[Supplied records Boundary: Start]

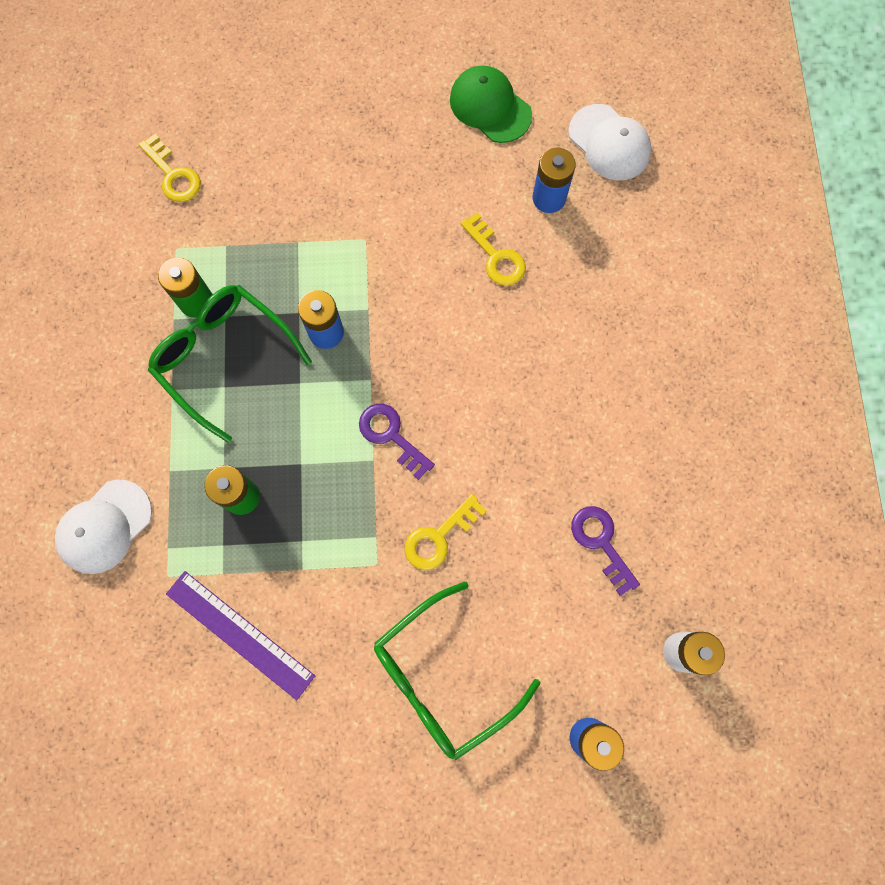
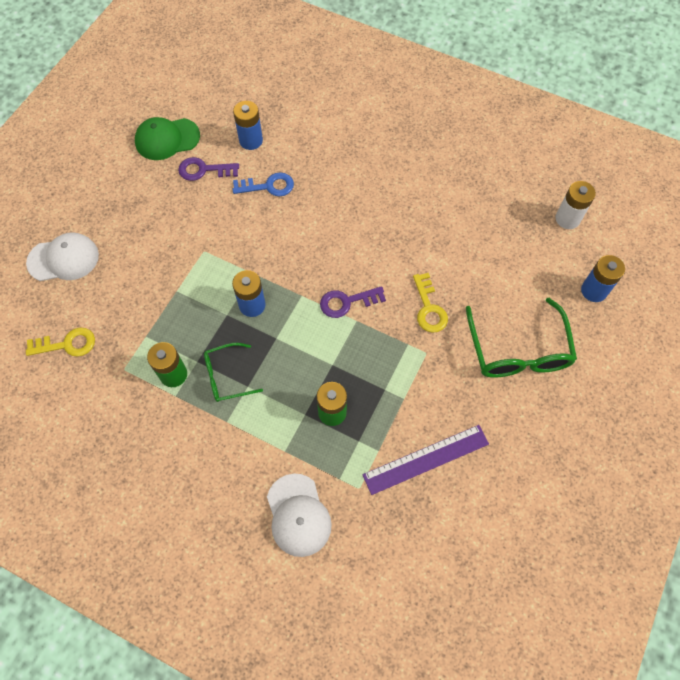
camera: 60 degrees left, 10 degrees down
(224, 358) = (227, 376): green glasses -> green glasses, size x0.58
(496, 256) = (268, 186): yellow key -> blue key
(601, 543) = (482, 225): purple key -> purple key (204, 170)
(609, 143) = (238, 93): white cap -> white cap (63, 259)

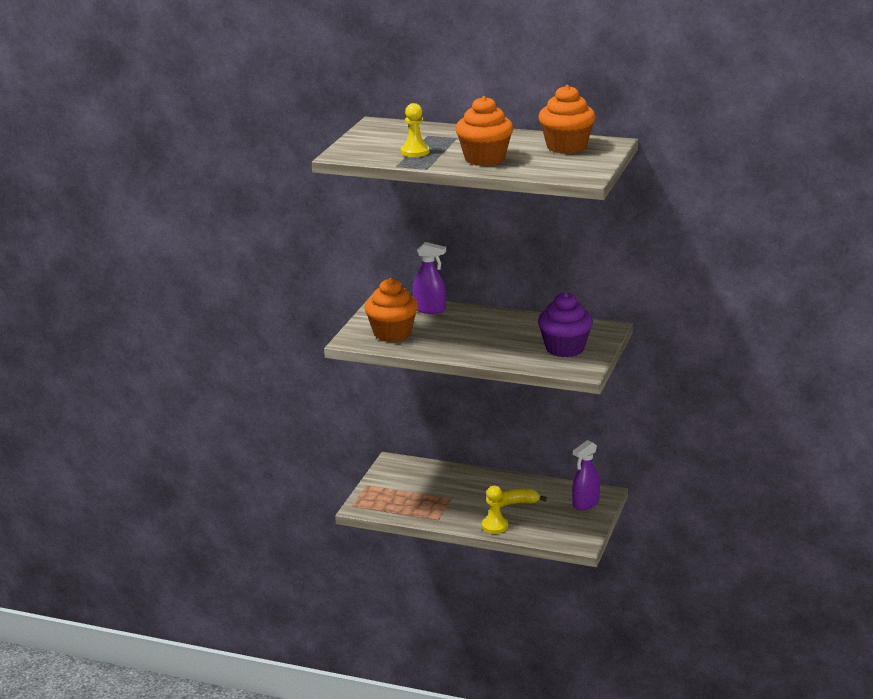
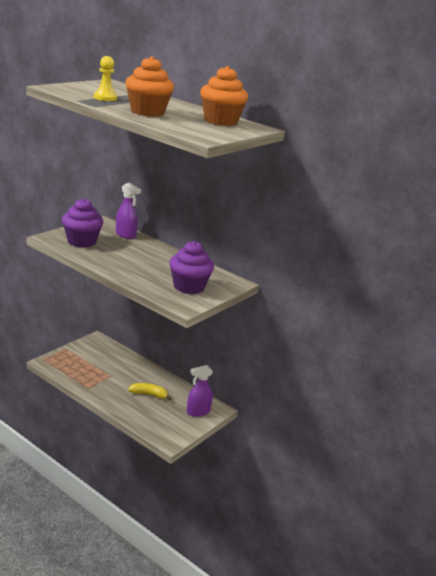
camera: 15 degrees right, 0 degrees up
(392, 333) = (81, 241): orange cupcake -> purple cupcake
(495, 526) = (121, 406): yellow pawn -> none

[Supplied records Boundary: End]

▶ [Work instruction] Each entry above must be set down word for word; none of its pictures belong in the copy.

▶ [Response to this exercise]
camera: 60 degrees left, 10 degrees down
(224, 358) = (227, 376): green glasses -> green glasses, size x0.58
(496, 256) = (268, 186): yellow key -> blue key
(601, 543) = (482, 225): purple key -> purple key (204, 170)
(609, 143) = (238, 93): white cap -> white cap (63, 259)

camera: 15 degrees right, 0 degrees up
(392, 333) = (81, 241): orange cupcake -> purple cupcake
(495, 526) = (121, 406): yellow pawn -> none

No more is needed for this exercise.